* _Work instructions_: List each line in the entries below that contains the string "grace".

* _Data shown_:
□ □ □ □ □

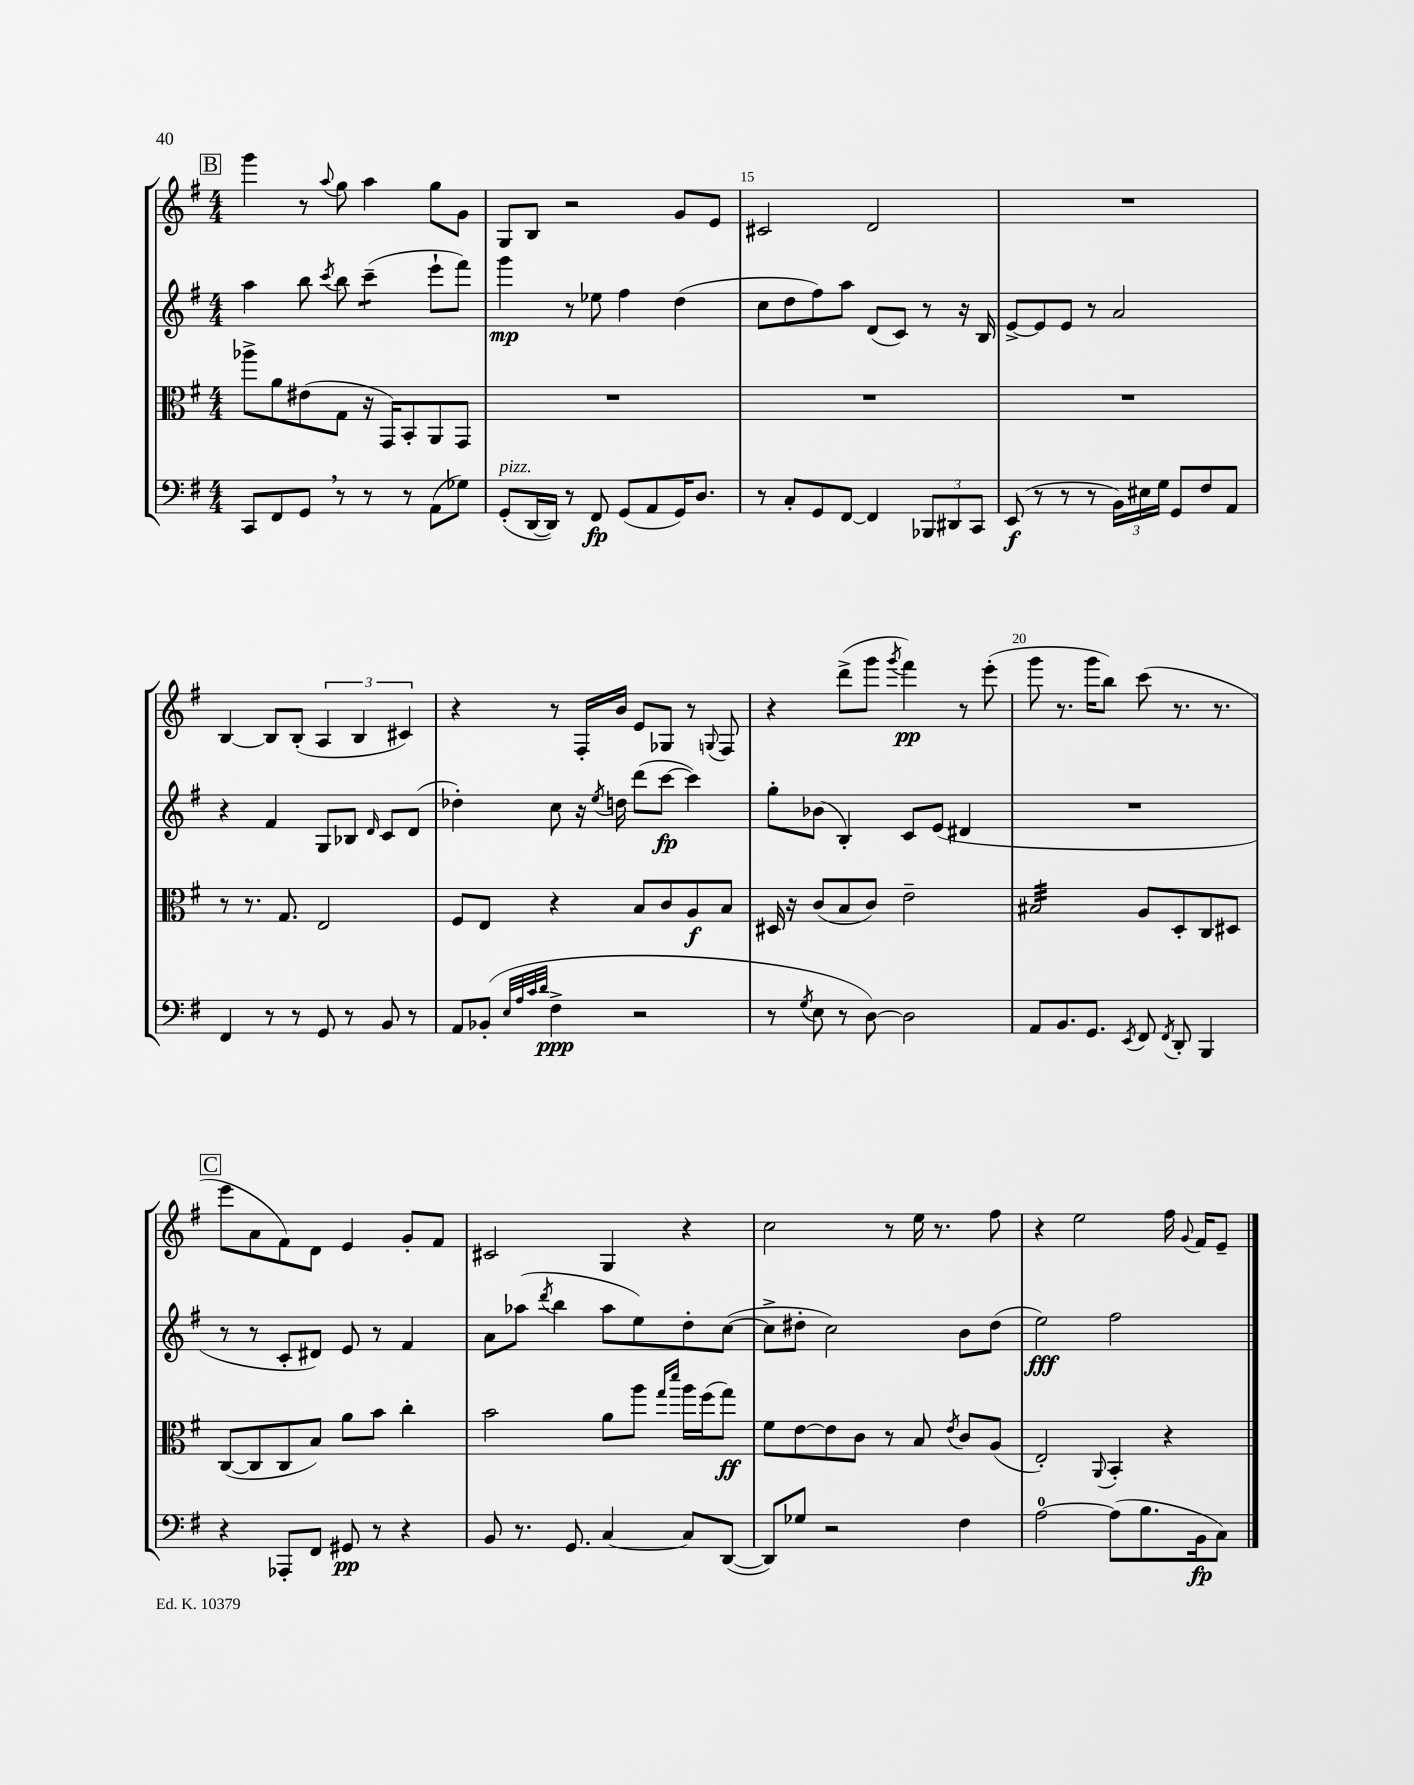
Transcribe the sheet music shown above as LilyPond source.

<<
\new StaffGroup <<
\new Staff = "s0" {
    \clef treble \key g \major \numericTimeSignature \time 4/4
    \autoBeamOff \mark \markup { \box "B" } g'''4 r8 \appoggiatura { a''8 } g''8 a''4 g''8[ g'8] |
    g8[ b8] r2 g'8[ e'8] |
    cis'2 d'2 |
    R1 |
    b4~ b8[ b8]-.( \tuplet 3/2 { a4 b4 cis'4) } |
    r4 r8 fis16[-. b'16] e'8[ ges8] r8 \appoggiatura { g8 } fis8 |
    r4 d'''8[->( g'''8] \acciaccatura { g'''8 } fis'''4\pp) r8 e'''8-.( |
    g'''8 r8. g'''16[ b''8]) c'''8( r8. r8. |
    \mark \markup { \box "C" } e'''8[ a'8 fis'8) d'8] e'4 g'8[-. fis'8] |
    cis'2 g4 r4 |
    c''2 r8 e''16 r8. fis''8 |
    r4 e''2 fis''16 \appoggiatura { g'8 } fis'16[ e'8]-- \bar "|." |
}
\new Staff = "s1" {
    \clef treble \key g \major \numericTimeSignature \time 4/4
    \autoBeamOff \mark \markup { \box "B" } a''4 b''8 \acciaccatura { c'''8 } b''8 c'''4:8--( e'''8[-! fis'''8]) |
    g'''4\mp r8 ees''8 fis''4 d''4( |
    c''8[ d''8 fis''8) a''8] d'8[( c'8]) r8 r16 b16 |
    e'8[~-> e'8 e'8] r8 a'2 |
    r4 fis'4 g8[ bes8] \grace { d'16 } c'8[ d'8]( |
    des''4-.) c''8 r16 \acciaccatura { e''8 } d''16 d'''8[( c'''8]~\fp c'''4) |
    g''8[-. bes'8]( b4-.) c'8[ e'8]( dis'4 |
    R1 |
    \mark \markup { \box "C" } r8 r8 c'8[-. dis'8]) e'8 r8 fis'4 |
    a'8[ aes''8]( \acciaccatura { d'''8 } b''4 aes''8[ e''8) d''8-. c''8]~( |
    c''8[-> dis''8]-. c''2) b'8[ dis''8]( |
    e''2\fff) fis''2 \bar "|." |
}
\new Staff = "s2" {
    \clef alto \key g \major \numericTimeSignature \time 4/4
    \autoBeamOff \mark \markup { \box "B" } aes''8[-> a'8 eis'8( g8] r16 g,16[) b,8-. a,8 g,8] |
    R1 |
    R1 |
    R1 |
    r8 r8. g8. e2 |
    fis8[ e8] r4 b8[ c'8 a8\f b8] |
    dis16 r16 c'8[( b8 c'8]) e'2-- |
    bis2:32 a8[ d8-. c8 dis8] |
    \mark \markup { \box "C" } c8[~( c8 c8 b8]) a'8[ b'8] c''4-. |
    b'2 a'8[ a''8] \grace { g''16[ d'''16] } a''16[ fis''16( g''8]\ff) |
    fis'8[ e'8~ e'8 c'8] r8 b8 \acciaccatura { e'8 } c'8[ a8]( |
    e2-.) \appoggiatura { a,8 } b,4-. r4 \bar "|." |
}
\new Staff = "s3" {
    \clef bass \key g \major \numericTimeSignature \time 4/4
    \autoBeamOff \mark \markup { \box "B" } c,8[ fis,8 g,8] \breathe r8 r8 r8 a,8[( ges8]) |
    g,8[-.^\markup { \italic "pizz." }( d,16~ d,16]) r8 fis,8\fp g,8[( a,8 g,16) d8.] |
    r8 c8[-. g,8 fis,8]~ fis,4 \tuplet 3/2 { bes,,8[ dis,8 c,8] } |
    e,8\f( r8 r8 r8 \tuplet 3/2 { b,16[) eis16 g16] } g,8[ fis8 a,8] |
    fis,4 r8 r8 g,8 r8 b,8 r8 |
    a,8[ bes,8]-.( \grace { e32[ a32 c'32 d'32] } fis4->\ppp r2 |
    r8 \acciaccatura { g8 } e8 r8 d8~) d2 |
    a,8[ b,8. g,8.] \acciaccatura { e,8 } fis,8 \acciaccatura { fis,8 } d,8-. b,,4 |
    \mark \markup { \box "C" } r4 aes,,8[-. fis,8] gis,8\pp r8 r4 |
    b,8 r8. g,8. c4~ c8[ d,8]~( |
    d,8[) ges8] r2 fis4 |
    a2-0~ a8[( b8. b,16\fp c8]) \bar "|." |
}
>>
>>
\layout { \context { \Score currentBarNumber = #13 \override BarNumber.break-visibility = ##(#f #t #t) barNumberVisibility = #(every-nth-bar-number-visible 5) } }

□ □ □ □ □

* _Response_:
    r4 fis'4 g8[ bes8] \grace { d'16 } c'8[ d'8]( |
    b'2 a'8[ a''8] \grace { g''16[ d'''16] } a''16[ fis''16( g''8]\ff) |
    a,8[ bes,8]-.( \grace { e32[ a32 c'32 d'32] } fis4->\ppp r2 |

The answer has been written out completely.